[WORK REQUEST] Every line from the one with "none -> blue brick C9:H9 level 1" to the one with "none -> orange brick A2:A3 level 2", including those two, is to be copied exactly; all other lines of the entries below are left out.

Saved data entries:

'''

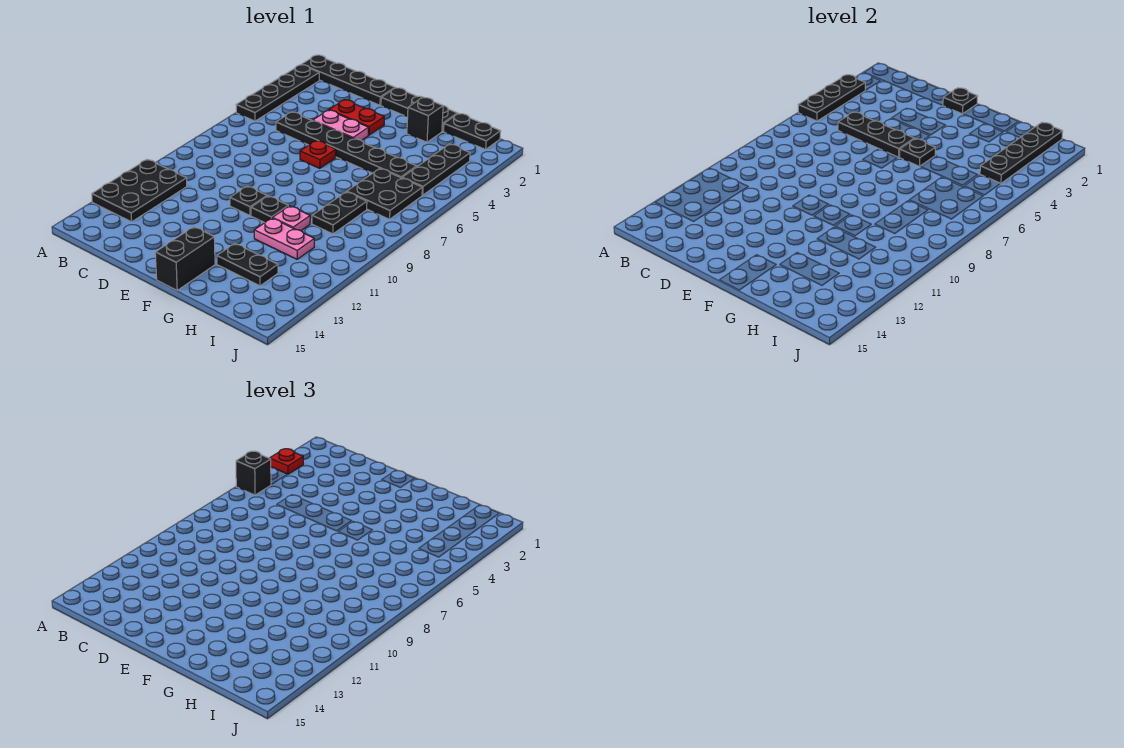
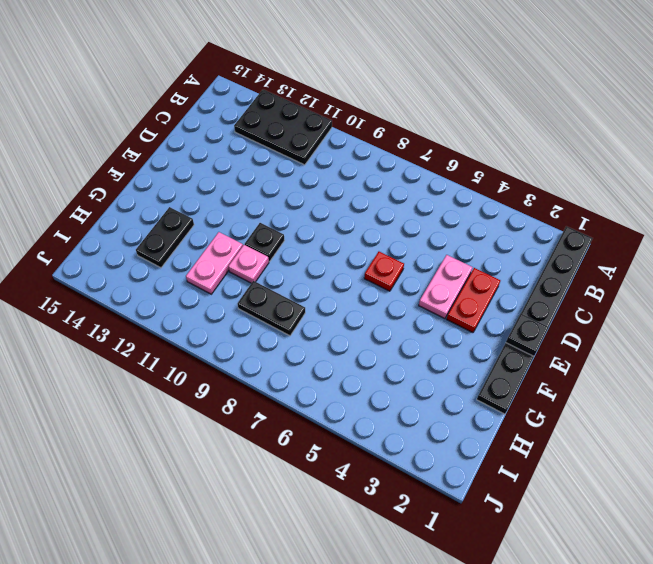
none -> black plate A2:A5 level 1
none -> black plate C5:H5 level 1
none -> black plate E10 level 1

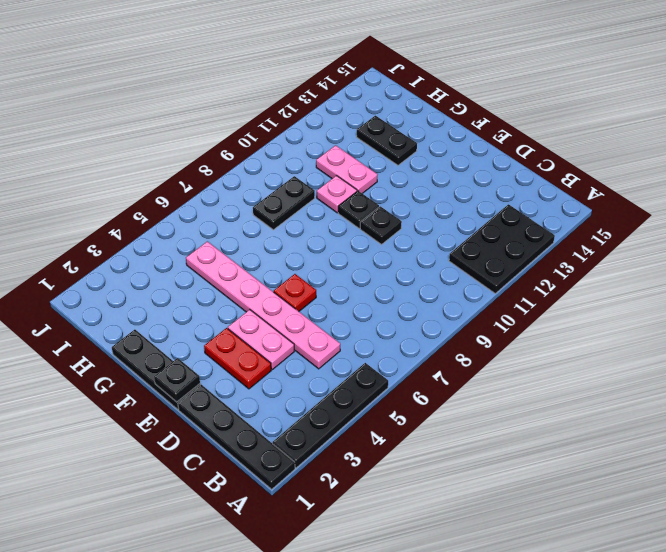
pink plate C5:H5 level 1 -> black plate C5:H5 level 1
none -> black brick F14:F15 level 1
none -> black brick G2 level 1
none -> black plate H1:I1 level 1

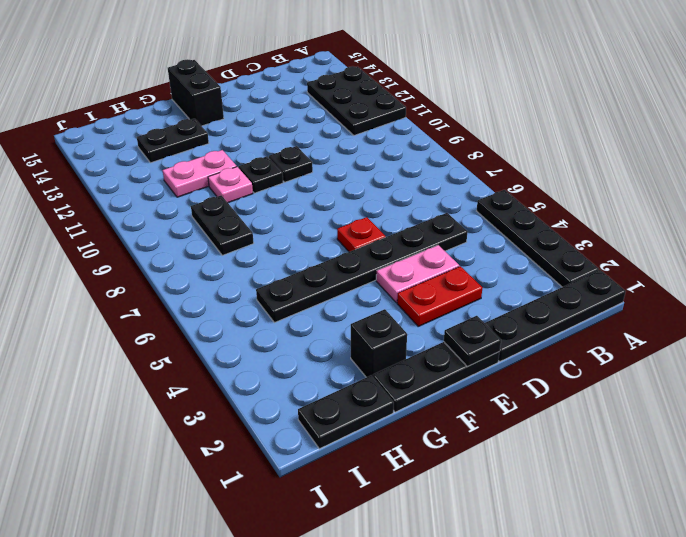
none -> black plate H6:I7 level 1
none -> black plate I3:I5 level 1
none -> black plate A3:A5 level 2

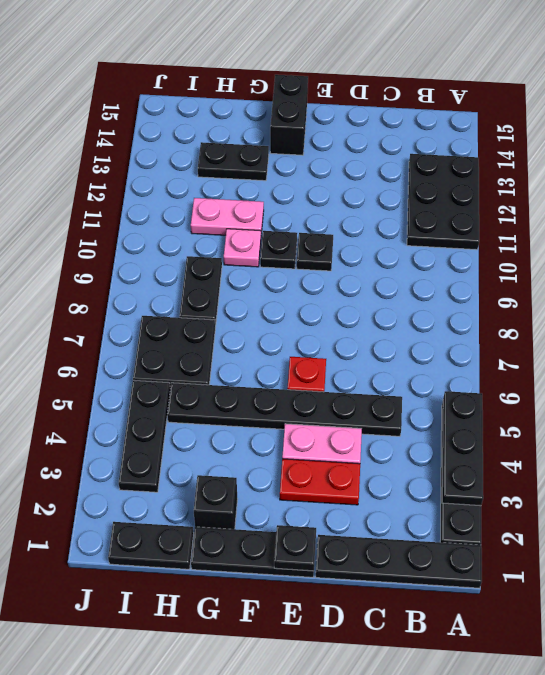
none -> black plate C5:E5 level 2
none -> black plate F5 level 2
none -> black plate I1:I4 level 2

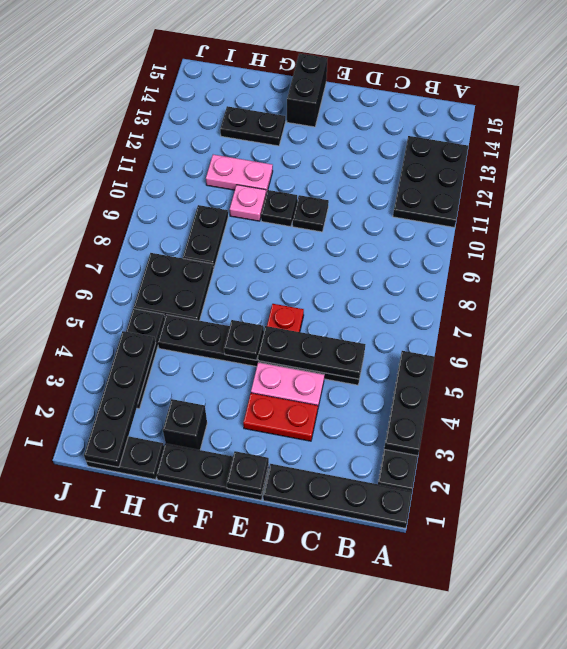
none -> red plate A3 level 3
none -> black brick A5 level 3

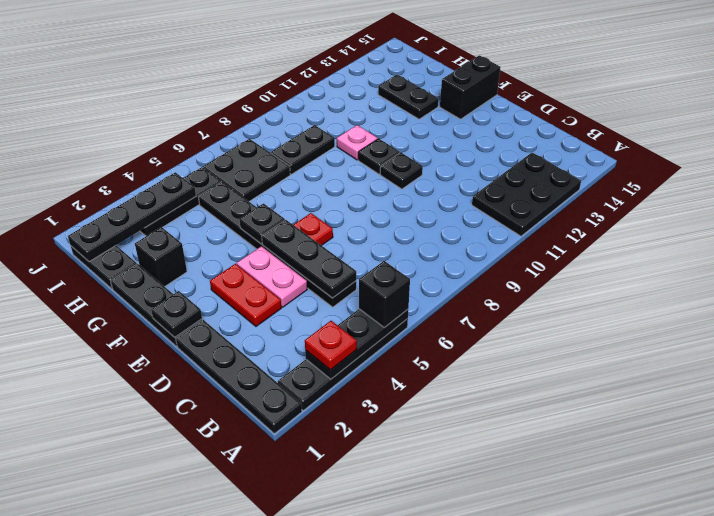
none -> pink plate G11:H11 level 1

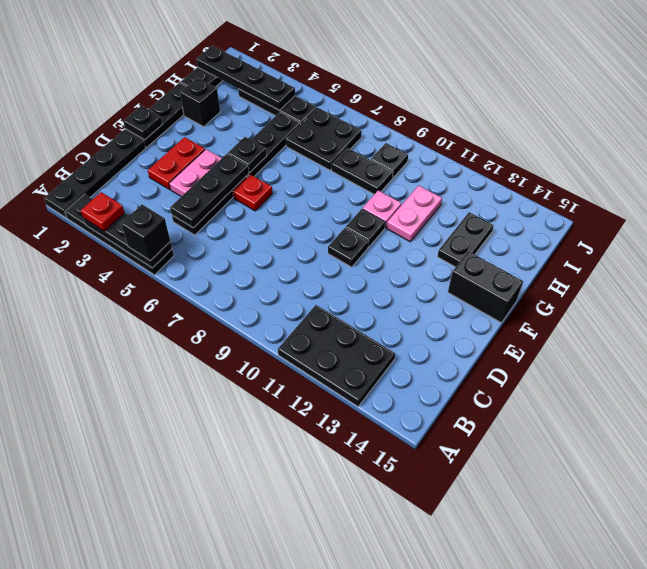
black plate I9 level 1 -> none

'''
'''

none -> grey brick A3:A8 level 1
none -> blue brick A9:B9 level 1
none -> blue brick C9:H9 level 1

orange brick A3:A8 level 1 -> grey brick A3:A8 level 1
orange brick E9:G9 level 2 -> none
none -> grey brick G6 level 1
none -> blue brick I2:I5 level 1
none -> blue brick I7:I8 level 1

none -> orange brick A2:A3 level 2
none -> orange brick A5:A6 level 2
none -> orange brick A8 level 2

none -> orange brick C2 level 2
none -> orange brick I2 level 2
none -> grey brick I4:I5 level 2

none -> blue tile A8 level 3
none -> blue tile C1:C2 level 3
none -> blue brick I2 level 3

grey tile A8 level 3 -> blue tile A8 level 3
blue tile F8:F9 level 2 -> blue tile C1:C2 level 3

'''
'''

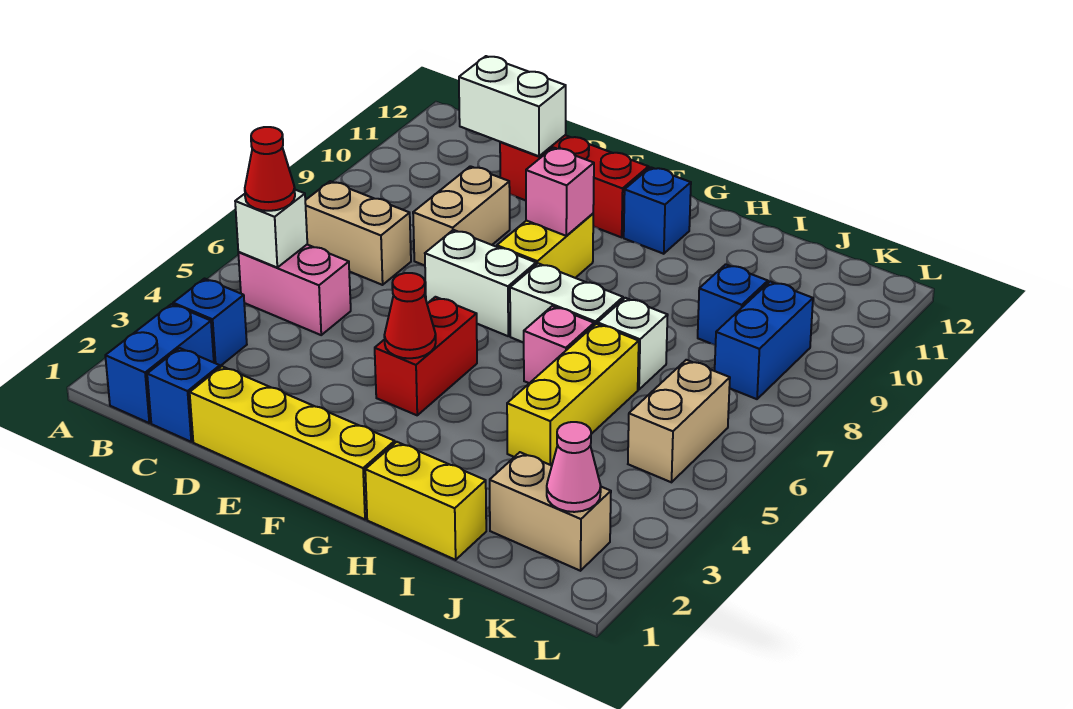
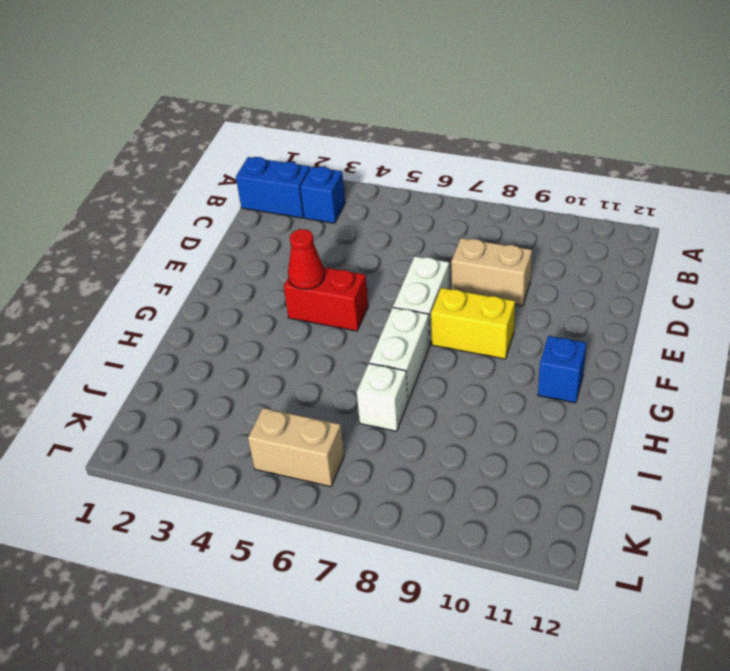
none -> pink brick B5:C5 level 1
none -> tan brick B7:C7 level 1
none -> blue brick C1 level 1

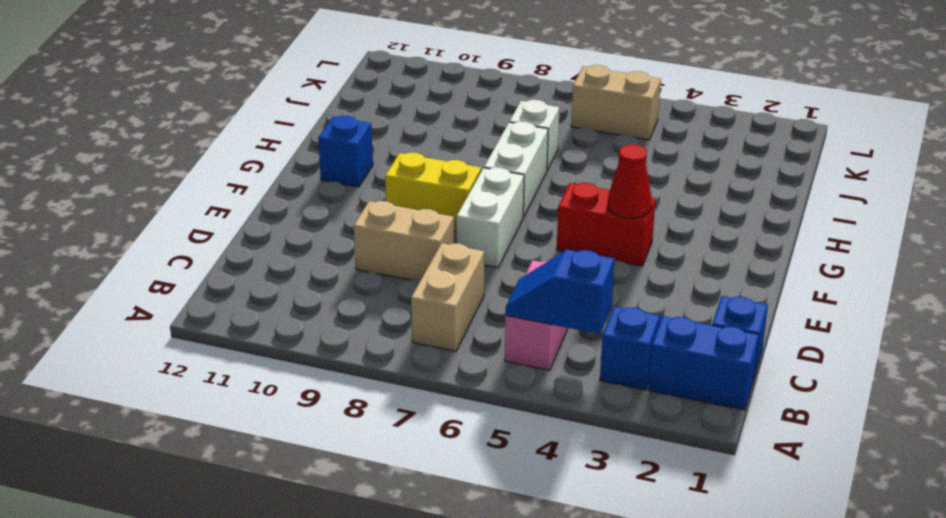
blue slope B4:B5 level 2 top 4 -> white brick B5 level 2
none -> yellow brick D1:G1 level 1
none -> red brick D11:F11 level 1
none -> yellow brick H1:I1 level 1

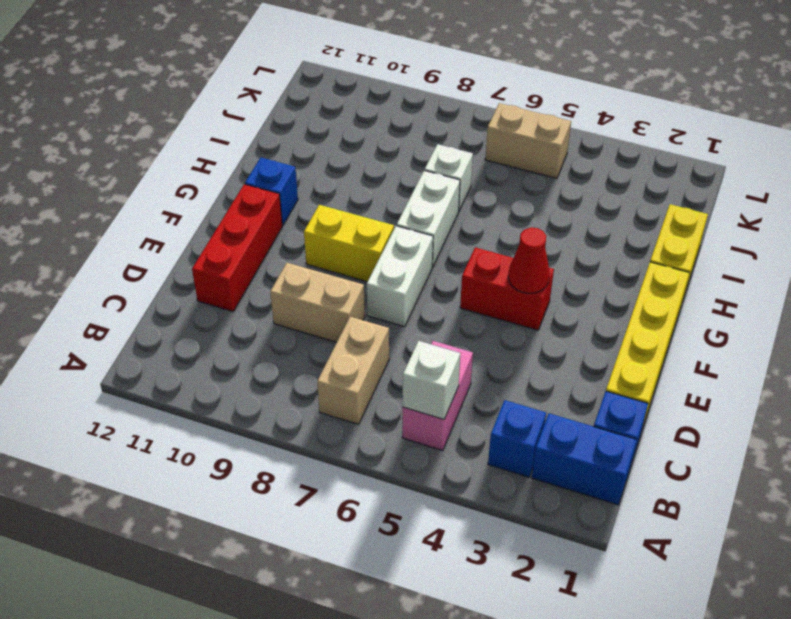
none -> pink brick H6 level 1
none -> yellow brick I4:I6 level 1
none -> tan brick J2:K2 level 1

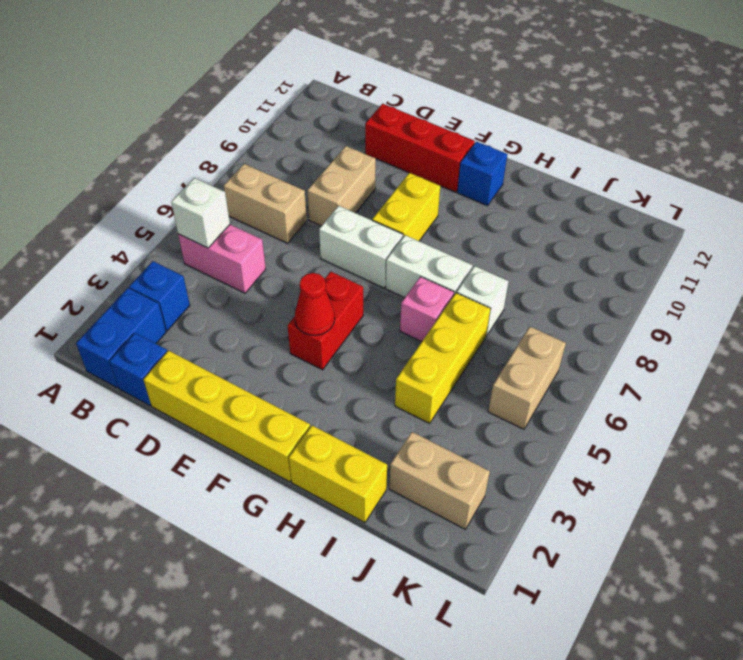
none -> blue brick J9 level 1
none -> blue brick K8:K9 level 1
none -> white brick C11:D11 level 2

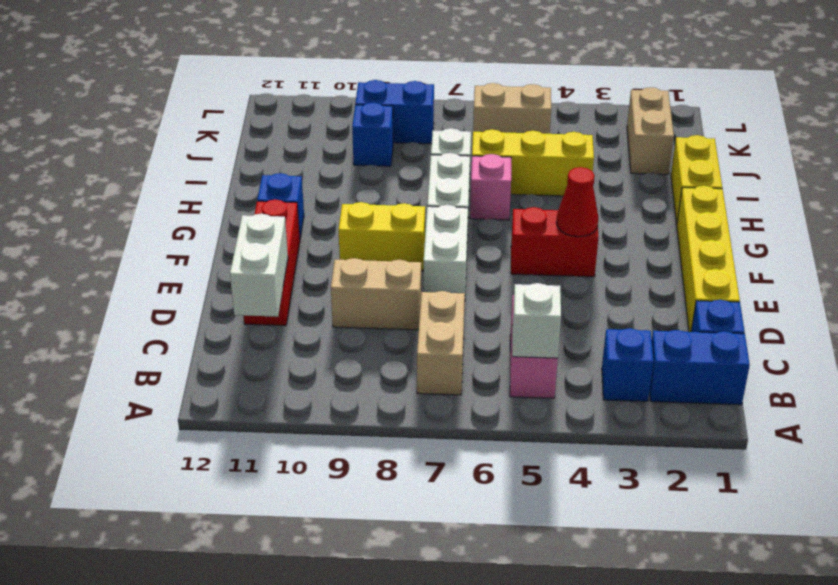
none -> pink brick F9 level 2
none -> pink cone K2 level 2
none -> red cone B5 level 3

'''

[TASK OUTPUT]
none -> blue brick C9:H9 level 1

orange brick A3:A8 level 1 -> grey brick A3:A8 level 1
orange brick E9:G9 level 2 -> none
none -> grey brick G6 level 1
none -> blue brick I2:I5 level 1
none -> blue brick I7:I8 level 1

none -> orange brick A2:A3 level 2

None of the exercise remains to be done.